What the exercise asks
Your answer is the lines below, exactly, from the one that contains "tan round brick A11:B12" through the one that contains "cyan brick C11", both included.

Items listed in a dataset
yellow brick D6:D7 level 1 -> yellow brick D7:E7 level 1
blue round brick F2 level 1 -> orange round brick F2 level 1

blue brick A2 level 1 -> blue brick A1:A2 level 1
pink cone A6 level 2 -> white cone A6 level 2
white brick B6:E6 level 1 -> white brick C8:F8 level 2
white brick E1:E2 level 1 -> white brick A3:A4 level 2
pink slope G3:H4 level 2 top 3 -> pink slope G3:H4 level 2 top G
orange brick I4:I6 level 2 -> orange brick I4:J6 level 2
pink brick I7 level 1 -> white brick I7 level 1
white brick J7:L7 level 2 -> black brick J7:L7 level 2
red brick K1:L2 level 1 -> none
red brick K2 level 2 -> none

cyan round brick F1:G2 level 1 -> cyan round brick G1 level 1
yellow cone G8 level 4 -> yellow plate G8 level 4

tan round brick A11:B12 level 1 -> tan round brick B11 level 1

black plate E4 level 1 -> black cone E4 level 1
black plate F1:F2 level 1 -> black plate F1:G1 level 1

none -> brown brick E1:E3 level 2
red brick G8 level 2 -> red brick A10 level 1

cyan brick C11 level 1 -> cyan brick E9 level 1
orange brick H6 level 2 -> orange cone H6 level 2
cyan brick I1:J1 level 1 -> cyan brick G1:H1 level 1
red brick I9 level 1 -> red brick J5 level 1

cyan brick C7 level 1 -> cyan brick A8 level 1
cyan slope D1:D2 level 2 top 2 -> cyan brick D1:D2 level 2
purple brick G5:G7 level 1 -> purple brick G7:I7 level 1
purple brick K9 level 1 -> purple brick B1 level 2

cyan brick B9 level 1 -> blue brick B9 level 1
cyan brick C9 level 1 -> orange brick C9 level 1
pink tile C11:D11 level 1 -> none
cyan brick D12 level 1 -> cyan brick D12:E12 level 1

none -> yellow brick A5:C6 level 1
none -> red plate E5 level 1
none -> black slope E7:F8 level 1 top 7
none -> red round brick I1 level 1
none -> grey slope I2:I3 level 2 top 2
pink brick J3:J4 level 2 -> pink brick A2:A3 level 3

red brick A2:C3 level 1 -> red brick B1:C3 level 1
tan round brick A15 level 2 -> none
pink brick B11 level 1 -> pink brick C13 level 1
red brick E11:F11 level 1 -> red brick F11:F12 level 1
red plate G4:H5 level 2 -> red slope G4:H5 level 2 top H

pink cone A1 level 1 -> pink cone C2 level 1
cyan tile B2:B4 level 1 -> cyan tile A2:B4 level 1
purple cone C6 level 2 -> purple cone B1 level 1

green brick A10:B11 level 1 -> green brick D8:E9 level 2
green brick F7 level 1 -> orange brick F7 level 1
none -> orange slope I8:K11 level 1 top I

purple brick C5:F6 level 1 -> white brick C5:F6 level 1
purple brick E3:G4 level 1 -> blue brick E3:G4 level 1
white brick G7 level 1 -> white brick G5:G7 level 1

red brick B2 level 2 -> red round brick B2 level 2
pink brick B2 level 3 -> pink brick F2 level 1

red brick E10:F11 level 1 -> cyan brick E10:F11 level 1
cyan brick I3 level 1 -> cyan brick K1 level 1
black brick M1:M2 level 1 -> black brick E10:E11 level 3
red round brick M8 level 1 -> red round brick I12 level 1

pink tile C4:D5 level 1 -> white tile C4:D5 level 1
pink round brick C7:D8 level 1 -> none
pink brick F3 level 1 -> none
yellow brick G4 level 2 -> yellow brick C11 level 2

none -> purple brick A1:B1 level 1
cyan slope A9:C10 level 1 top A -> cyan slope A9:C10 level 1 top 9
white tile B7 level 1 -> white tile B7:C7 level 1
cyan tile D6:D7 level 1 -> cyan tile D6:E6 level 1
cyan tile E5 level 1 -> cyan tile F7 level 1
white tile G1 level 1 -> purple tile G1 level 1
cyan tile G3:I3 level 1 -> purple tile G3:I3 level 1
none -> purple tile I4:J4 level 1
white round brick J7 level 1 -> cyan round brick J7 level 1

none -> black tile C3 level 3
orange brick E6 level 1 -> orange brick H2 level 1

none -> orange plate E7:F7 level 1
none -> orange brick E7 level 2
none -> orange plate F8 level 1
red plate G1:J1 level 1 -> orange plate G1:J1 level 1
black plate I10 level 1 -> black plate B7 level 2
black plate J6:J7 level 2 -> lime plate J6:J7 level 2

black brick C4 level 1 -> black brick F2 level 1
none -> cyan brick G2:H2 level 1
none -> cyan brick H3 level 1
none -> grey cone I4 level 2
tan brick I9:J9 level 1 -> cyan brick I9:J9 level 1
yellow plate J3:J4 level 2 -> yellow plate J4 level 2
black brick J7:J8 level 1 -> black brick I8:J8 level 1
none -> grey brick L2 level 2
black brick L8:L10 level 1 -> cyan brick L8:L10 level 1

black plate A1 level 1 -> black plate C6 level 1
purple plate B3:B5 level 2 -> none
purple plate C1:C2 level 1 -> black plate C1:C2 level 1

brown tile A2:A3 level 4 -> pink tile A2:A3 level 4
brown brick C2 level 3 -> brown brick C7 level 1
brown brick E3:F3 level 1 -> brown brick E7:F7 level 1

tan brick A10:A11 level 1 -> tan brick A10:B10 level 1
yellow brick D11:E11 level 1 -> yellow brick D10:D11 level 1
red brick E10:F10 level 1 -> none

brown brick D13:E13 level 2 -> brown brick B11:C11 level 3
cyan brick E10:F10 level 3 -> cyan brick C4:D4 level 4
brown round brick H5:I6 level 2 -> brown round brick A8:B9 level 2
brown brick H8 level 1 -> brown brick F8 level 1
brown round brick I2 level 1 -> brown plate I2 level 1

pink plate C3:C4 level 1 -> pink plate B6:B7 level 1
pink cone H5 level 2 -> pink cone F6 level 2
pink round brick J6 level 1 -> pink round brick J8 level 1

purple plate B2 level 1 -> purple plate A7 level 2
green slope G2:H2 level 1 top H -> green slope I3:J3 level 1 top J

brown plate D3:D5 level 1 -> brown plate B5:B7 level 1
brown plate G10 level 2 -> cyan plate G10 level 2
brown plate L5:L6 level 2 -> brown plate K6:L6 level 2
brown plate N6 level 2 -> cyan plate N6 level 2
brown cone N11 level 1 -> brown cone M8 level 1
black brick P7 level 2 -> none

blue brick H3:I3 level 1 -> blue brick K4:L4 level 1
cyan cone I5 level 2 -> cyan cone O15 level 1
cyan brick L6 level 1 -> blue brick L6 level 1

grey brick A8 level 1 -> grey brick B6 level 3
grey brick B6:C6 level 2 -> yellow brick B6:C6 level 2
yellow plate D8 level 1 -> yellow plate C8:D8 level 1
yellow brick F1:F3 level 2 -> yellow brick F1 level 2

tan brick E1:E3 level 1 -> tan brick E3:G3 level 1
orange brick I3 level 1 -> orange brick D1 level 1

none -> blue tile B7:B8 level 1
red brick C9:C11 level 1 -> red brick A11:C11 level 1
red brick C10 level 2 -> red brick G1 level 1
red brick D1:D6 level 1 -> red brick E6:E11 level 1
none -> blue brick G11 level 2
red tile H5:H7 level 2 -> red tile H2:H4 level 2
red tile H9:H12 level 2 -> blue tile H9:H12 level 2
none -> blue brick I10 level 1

Exercise answer
tan round brick A11:B12 level 1 -> tan round brick B11 level 1

black plate E4 level 1 -> black cone E4 level 1
black plate F1:F2 level 1 -> black plate F1:G1 level 1

none -> brown brick E1:E3 level 2
red brick G8 level 2 -> red brick A10 level 1

cyan brick C11 level 1 -> cyan brick E9 level 1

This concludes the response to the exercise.